WHAT TO WORK ON -
Where a line of the records contains the word "moved", show that line.

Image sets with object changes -

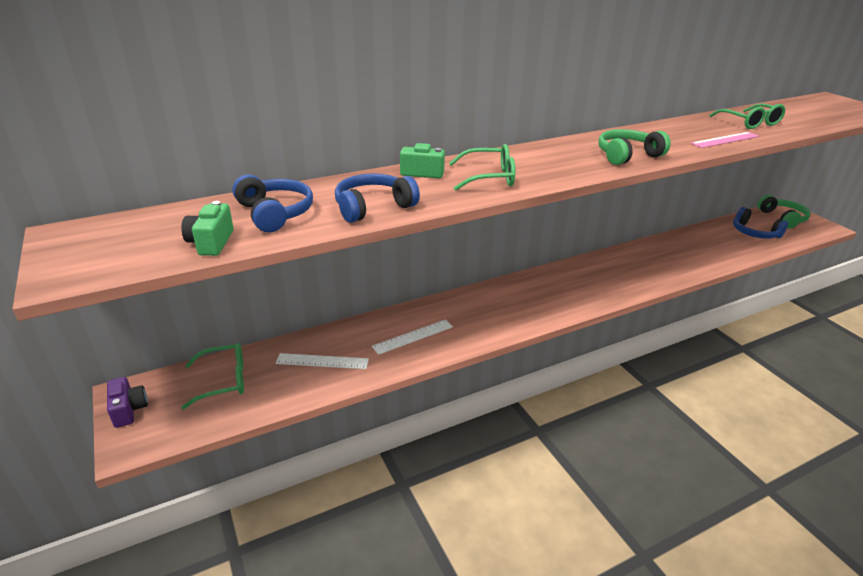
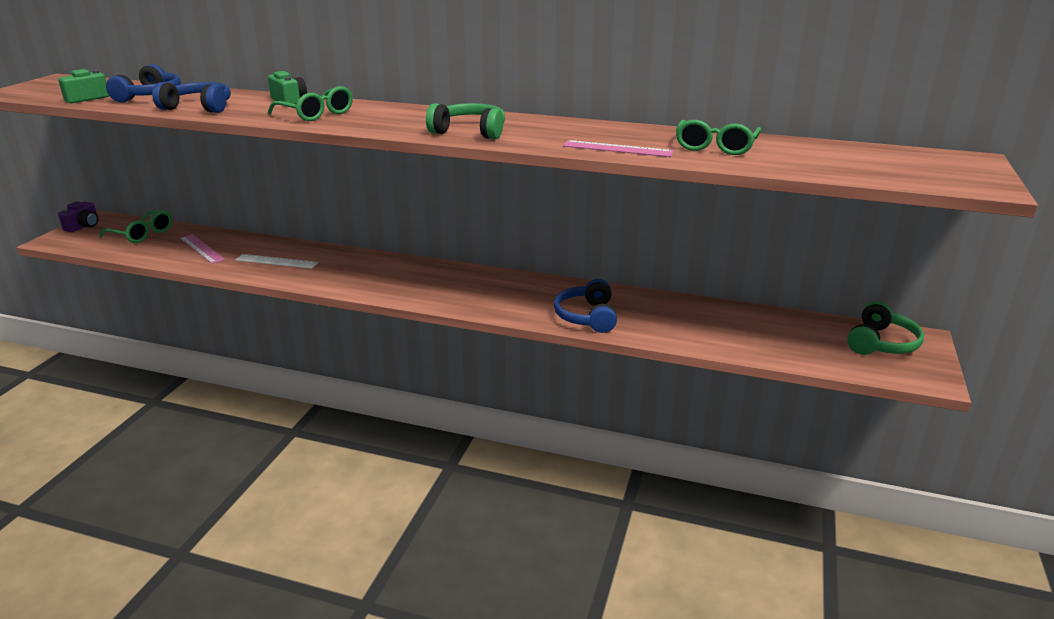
camera: 45 degrees right, 5 degrees down
white ruler [276,353,369,369] -> pink ruler [180,234,225,264]
blue headphones [733,207,788,239] -> blue headphones moved to [554,279,617,333]

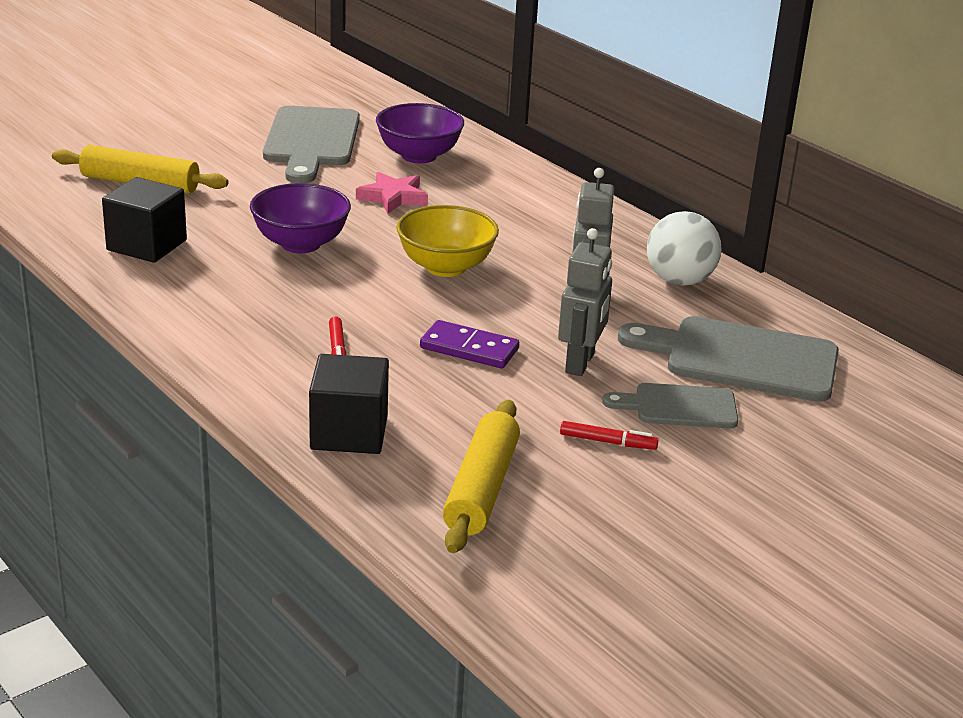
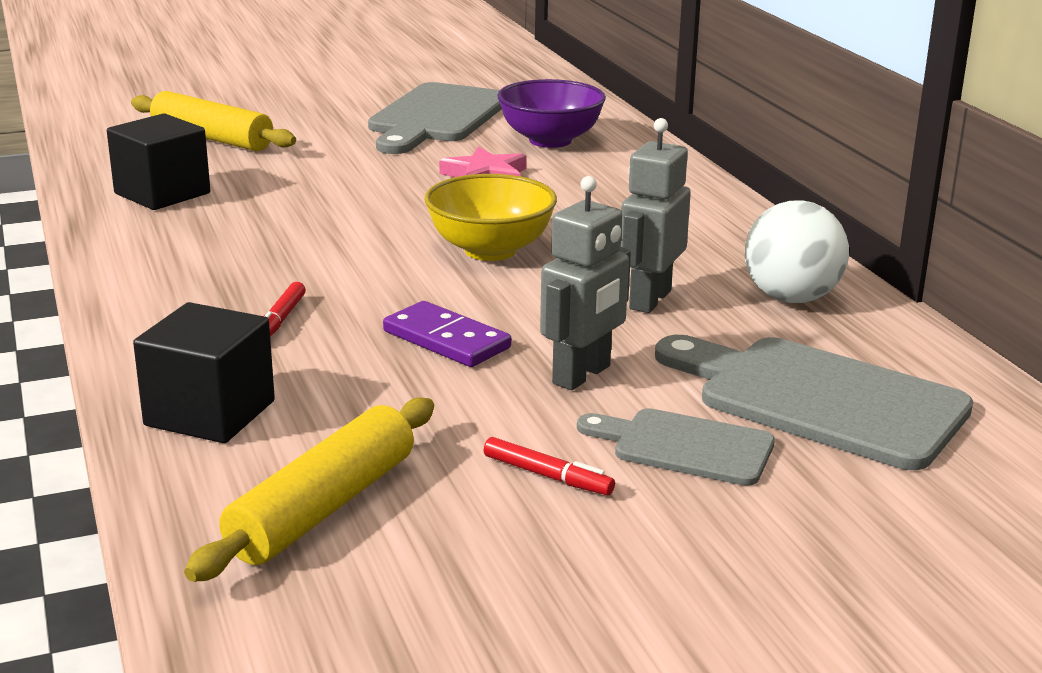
camera: 20 degrees right, 5 degrees down
purple bowl [250,183,351,253] -> none

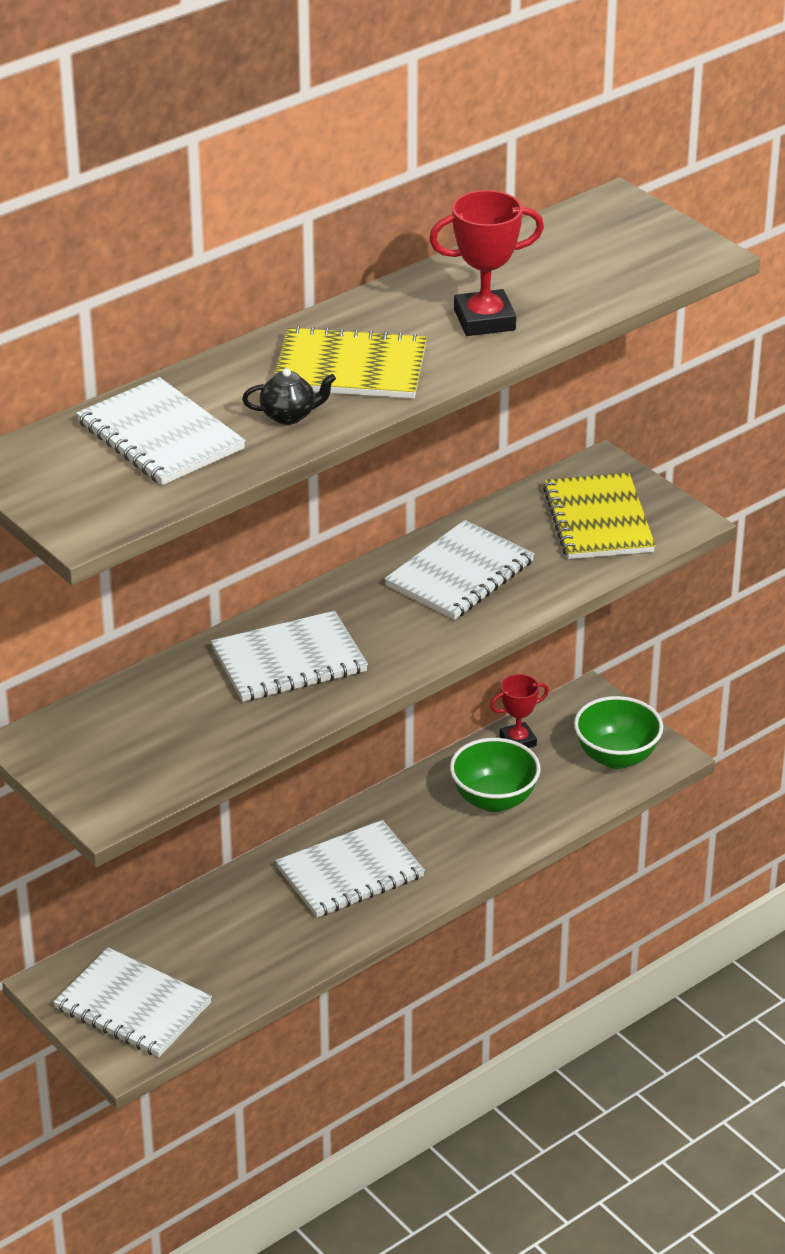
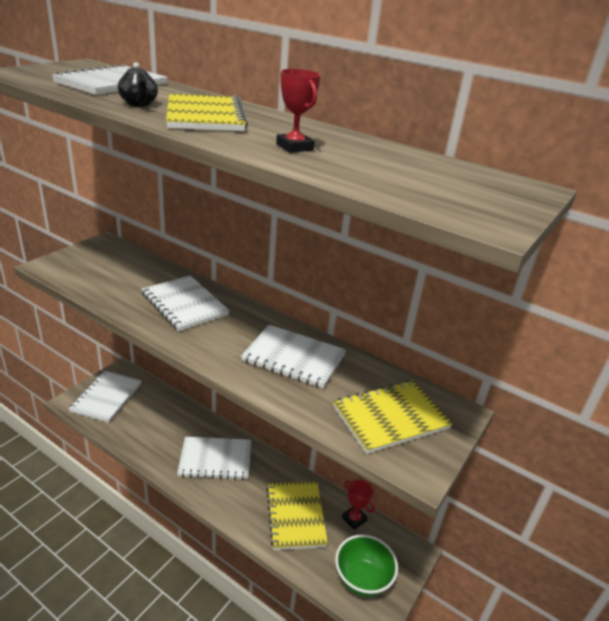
camera: 70 degrees right, 5 degrees down
white notebook [275,820,425,917] -> white notebook turned 45 degrees counterclockwise [177,437,251,480]
red trophy [429,190,544,336] -> red trophy [276,69,321,153], size x0.66
green bowl [450,738,541,812] -> yellow notebook [266,481,328,550]

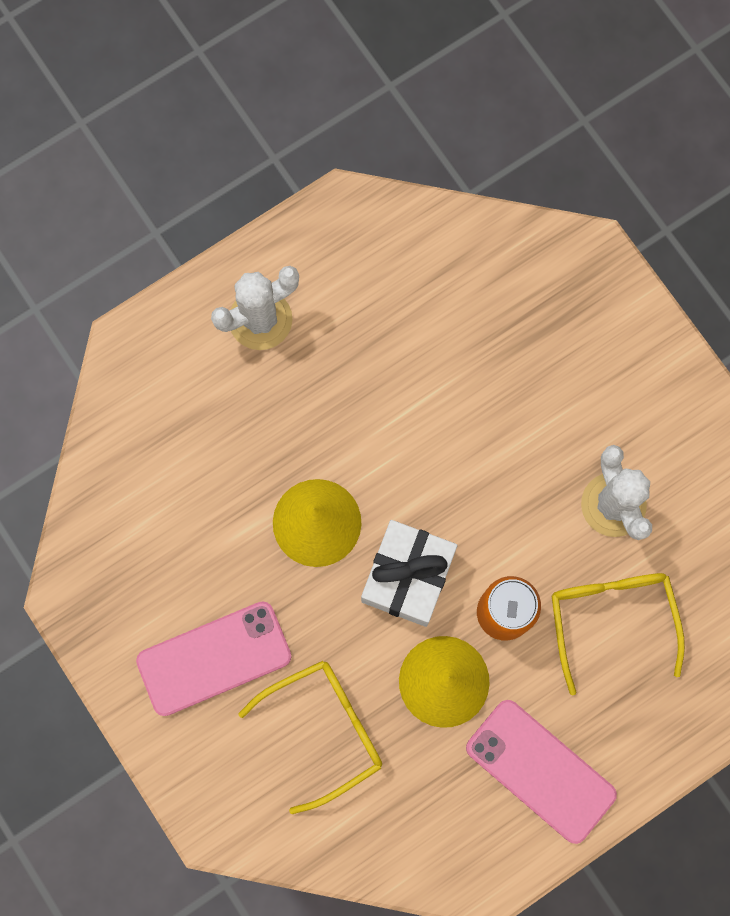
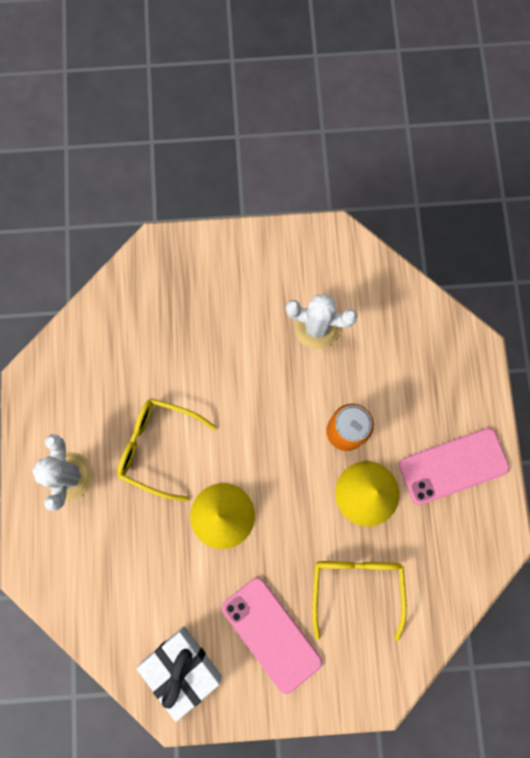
camera: 60 degrees left, 0 degrees up
pink phone [136,601,292,716] -> pink phone turned 45 degrees counterclockwise [222,577,322,694]
white gift [361,520,457,627] -> white gift moved to [137,626,222,722]
yellow glasses [552,573,685,696] -> yellow glasses moved to [117,398,217,501]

RESULT FOR THIS TASK -
blue headphones [733,207,788,239] -> blue headphones moved to [554,279,617,333]
white gift [361,520,457,627] -> white gift moved to [137,626,222,722]
yellow glasses [552,573,685,696] -> yellow glasses moved to [117,398,217,501]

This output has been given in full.